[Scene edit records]
• • •

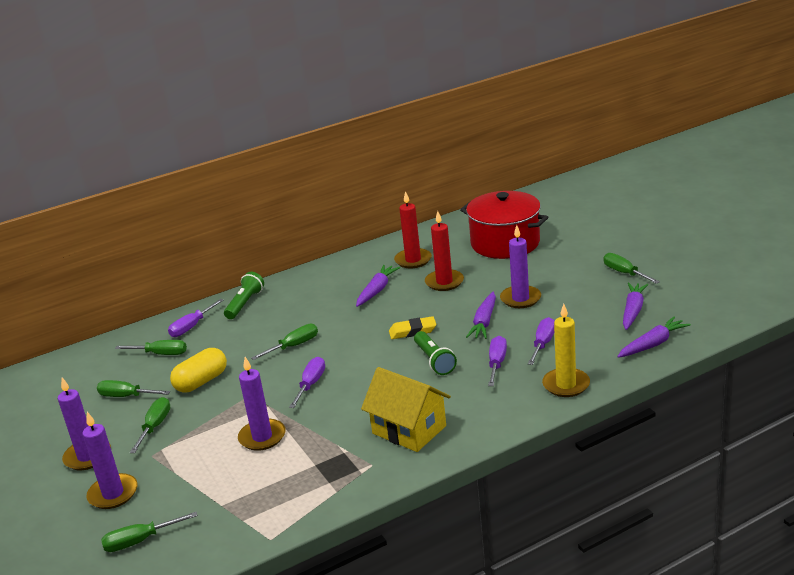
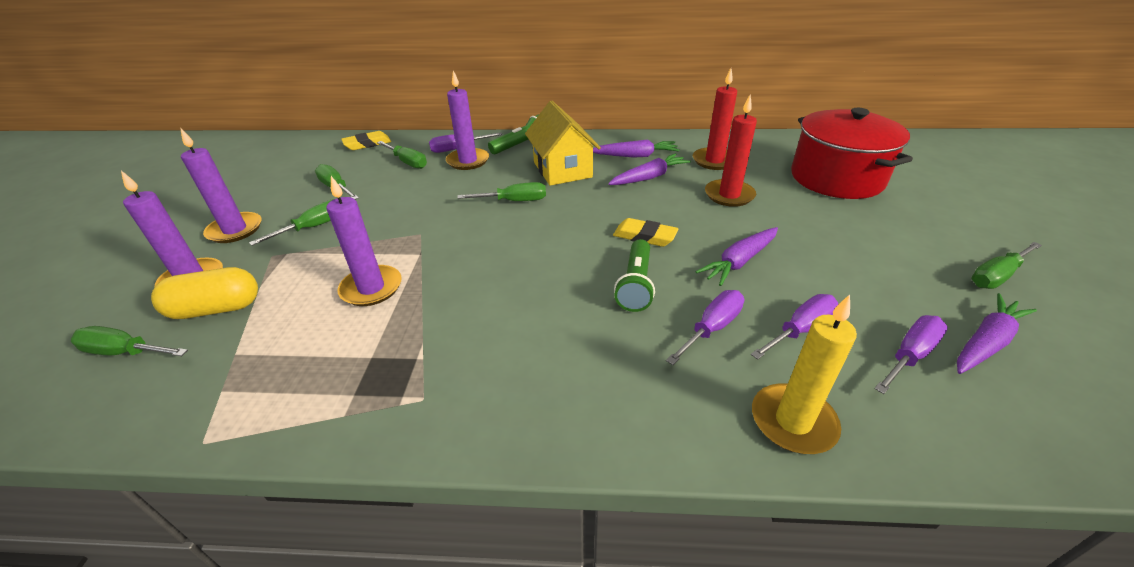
camera: 30 degrees right, 10 degrees up
(96, 355) = (367, 144): none -> yellow eraser
(201, 382) = (402, 201): yellow capsule -> yellow capsule (216, 309)
(311, 384) = (482, 250): purple screwdriver -> purple screwdriver (910, 355)
(409, 430) = (516, 370): yellow house -> yellow house (562, 170)
(520, 299) = (810, 251): purple candle -> purple candle (468, 161)
(624, 273) = (996, 276): green screwdriver -> green screwdriver turned 120 degrees counterclockwise
(653, 344) = (1001, 424): purple carrot -> purple carrot (635, 156)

• • •

Task: In the records above, how many lines contain the string "screwdriver"? State that number only.

Answer space: 2